Your objective
From the material that follows, please give the number of lines containing the string "white", and that number alone.

Extracted information
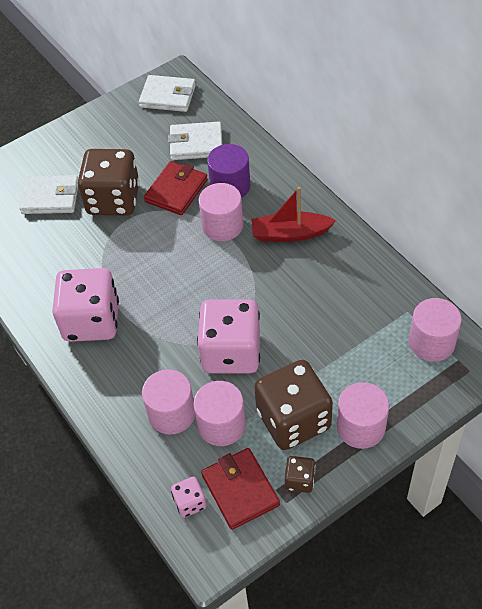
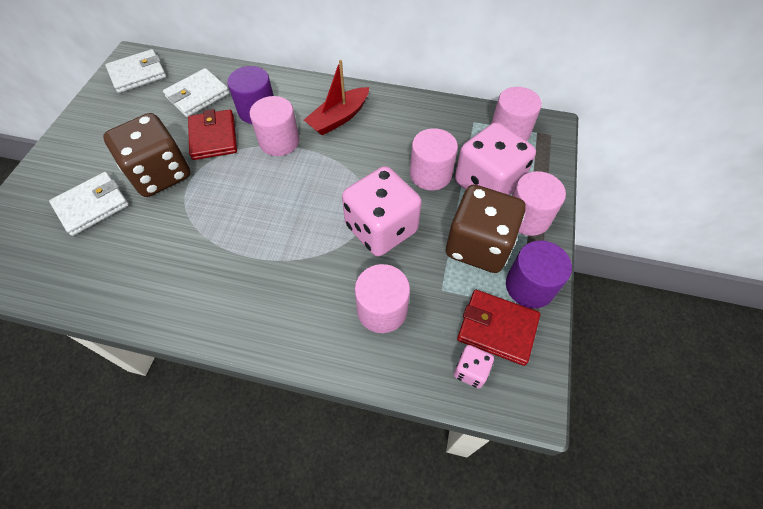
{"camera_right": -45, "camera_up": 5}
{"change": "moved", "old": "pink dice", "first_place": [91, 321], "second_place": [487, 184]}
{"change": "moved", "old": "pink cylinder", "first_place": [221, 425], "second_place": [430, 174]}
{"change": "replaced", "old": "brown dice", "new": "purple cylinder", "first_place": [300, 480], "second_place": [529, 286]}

---

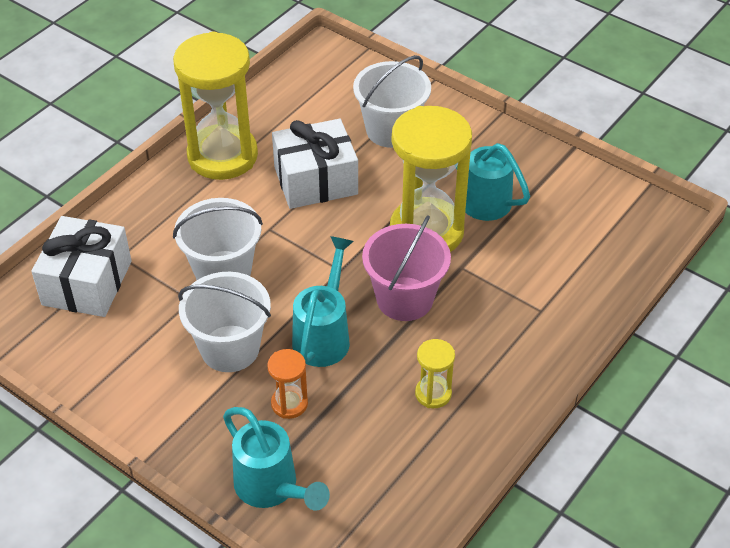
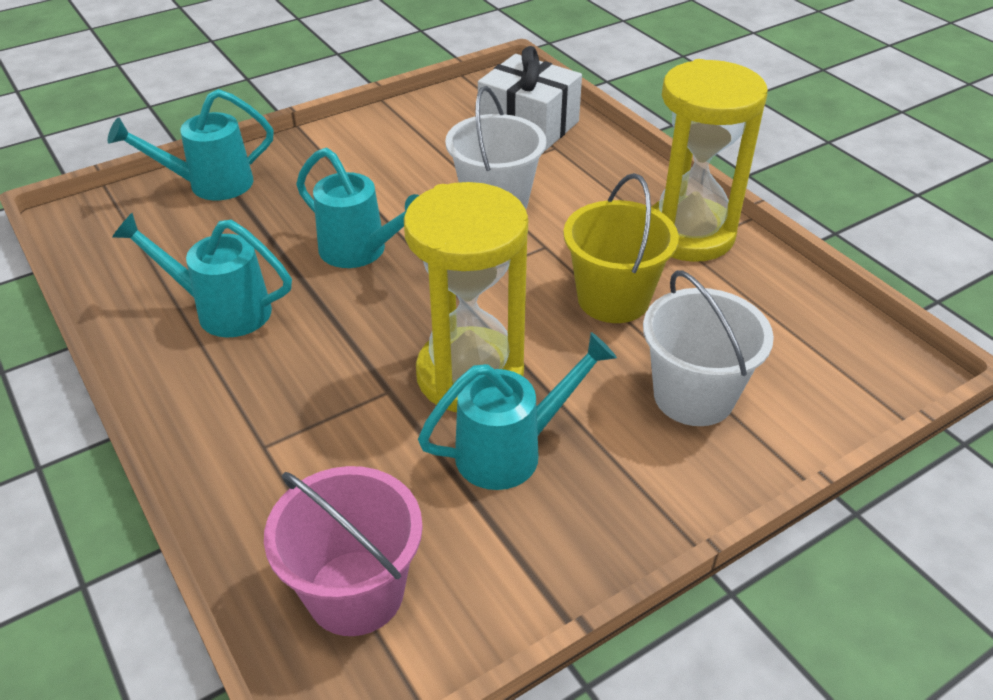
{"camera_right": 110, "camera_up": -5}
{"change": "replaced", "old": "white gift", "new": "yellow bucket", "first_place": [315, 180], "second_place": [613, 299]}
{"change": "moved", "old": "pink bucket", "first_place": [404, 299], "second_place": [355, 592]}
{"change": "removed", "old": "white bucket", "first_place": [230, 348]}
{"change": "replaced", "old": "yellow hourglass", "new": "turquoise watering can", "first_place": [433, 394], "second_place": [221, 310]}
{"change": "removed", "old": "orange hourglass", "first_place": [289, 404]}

* * *

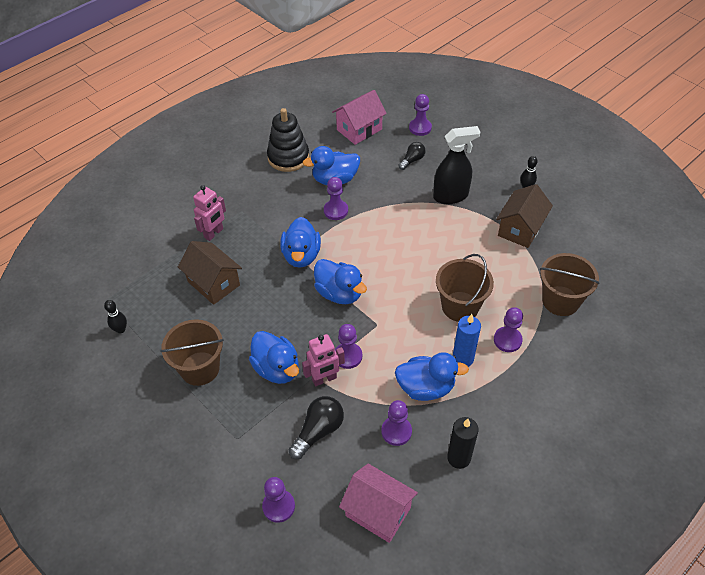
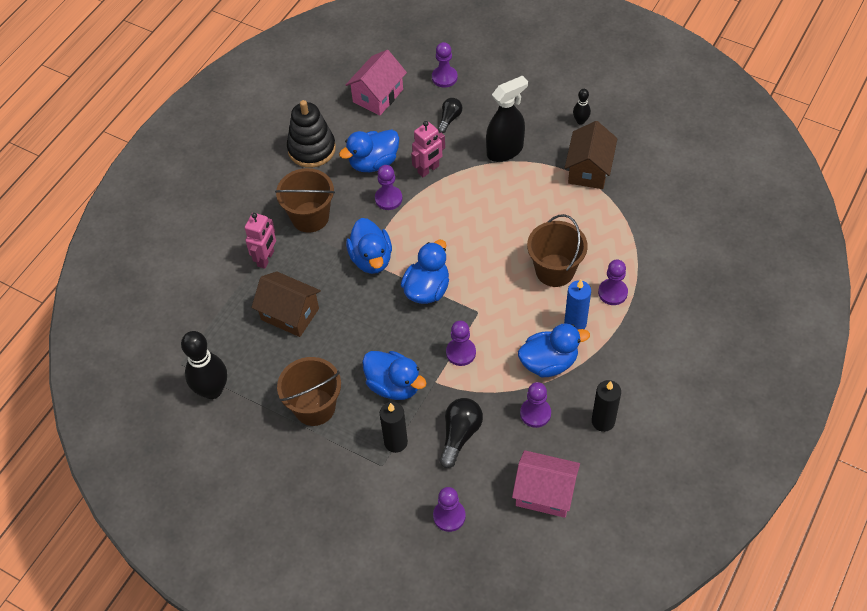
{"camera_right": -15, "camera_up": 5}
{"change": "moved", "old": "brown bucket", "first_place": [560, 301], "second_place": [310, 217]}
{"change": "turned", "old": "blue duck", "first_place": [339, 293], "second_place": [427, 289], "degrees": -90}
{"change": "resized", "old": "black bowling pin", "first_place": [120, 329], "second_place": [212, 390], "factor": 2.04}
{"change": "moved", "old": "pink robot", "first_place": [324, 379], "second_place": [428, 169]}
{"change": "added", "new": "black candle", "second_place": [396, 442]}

Task result
2